Aim of the exercise ->
Each entry below should be returned exactly as is, with the pictures removed.

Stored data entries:

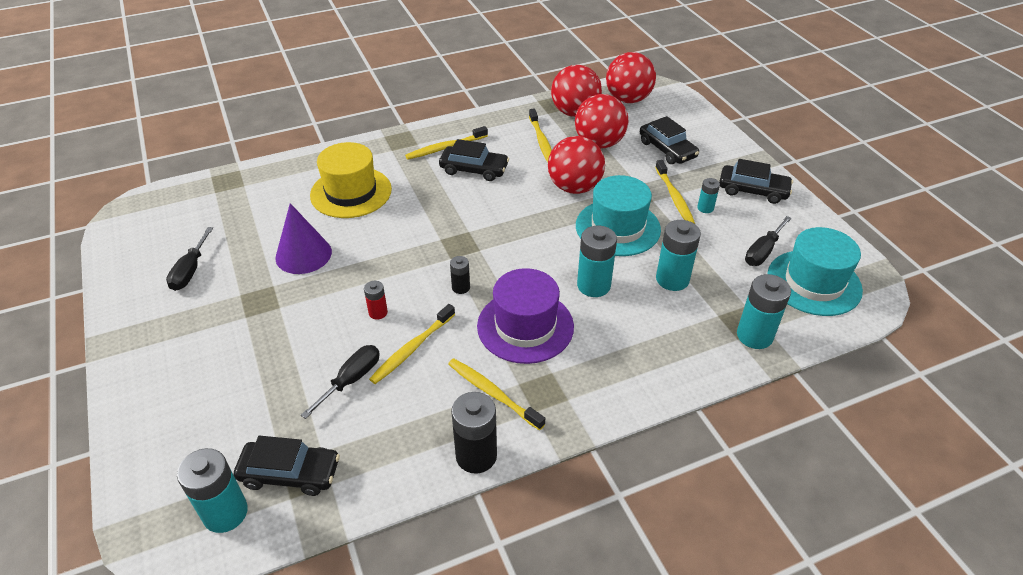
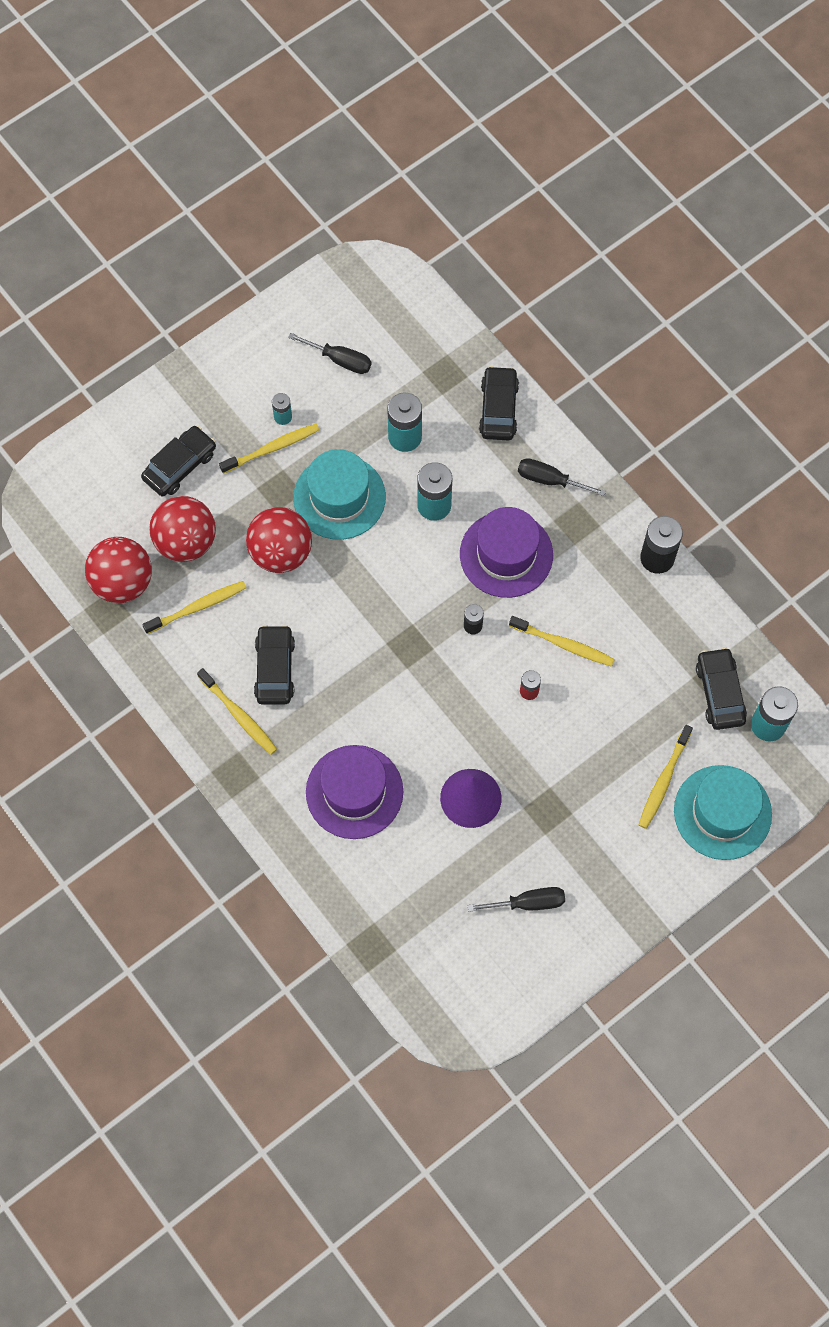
camera: 105 degrees left, 25 degrees up
(351, 192) = (354, 792): yellow hat -> purple hat
(351, 380) = (615, 683): black screwdriver -> black screwdriver (550, 480)
(492, 393) = (591, 562): yellow toothbrush -> yellow toothbrush (663, 781)
(628, 99) = (75, 524): red ball -> none
(753, 190) = (238, 373): black car -> black car (498, 409)
(754, 336) = (459, 363): turquoise battery -> none
(814, 282) = (374, 316): turquoise hat -> turquoise hat (722, 812)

Reply ->
camera: 105 degrees left, 25 degrees up
(351, 192) = (354, 792): yellow hat -> purple hat
(351, 380) = (615, 683): black screwdriver -> black screwdriver (550, 480)
(492, 393) = (591, 562): yellow toothbrush -> yellow toothbrush (663, 781)
(628, 99) = (75, 524): red ball -> none
(753, 190) = (238, 373): black car -> black car (498, 409)
(754, 336) = (459, 363): turquoise battery -> none
(814, 282) = (374, 316): turquoise hat -> turquoise hat (722, 812)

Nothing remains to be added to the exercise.